The task: In duplicating the lines below, keep every word unchanged and drop the pictures.

Data block:
++++++++

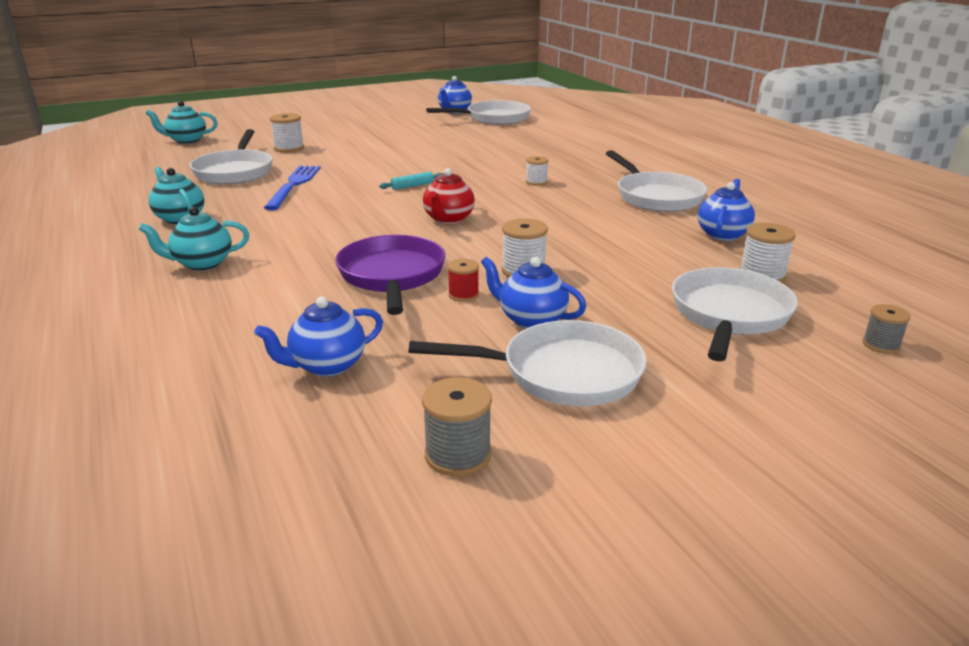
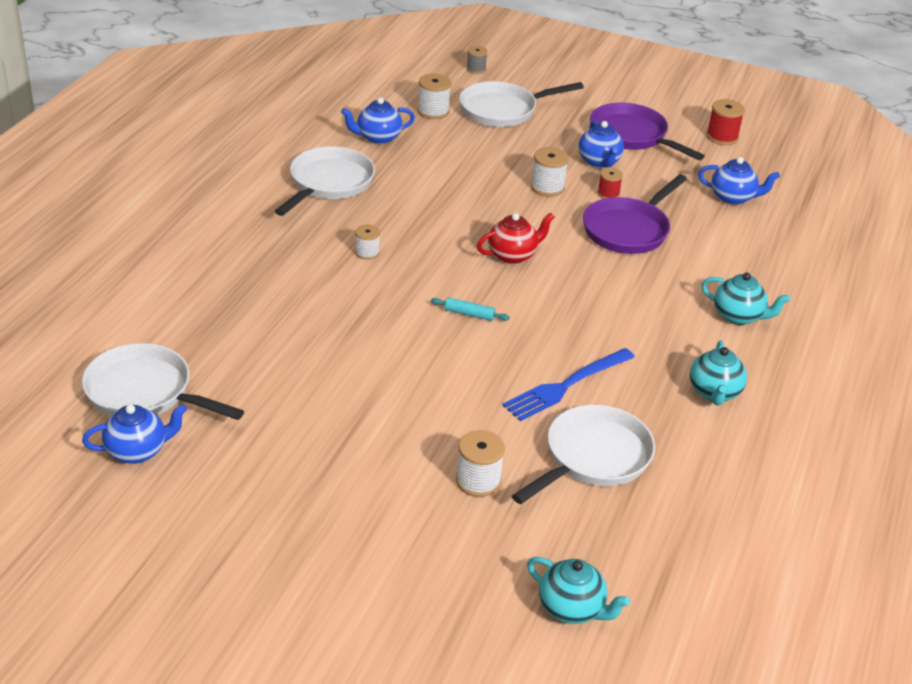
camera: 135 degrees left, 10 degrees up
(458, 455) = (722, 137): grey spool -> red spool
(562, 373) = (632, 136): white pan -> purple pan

++++++++

Written response:
camera: 135 degrees left, 10 degrees up
(458, 455) = (722, 137): grey spool -> red spool
(562, 373) = (632, 136): white pan -> purple pan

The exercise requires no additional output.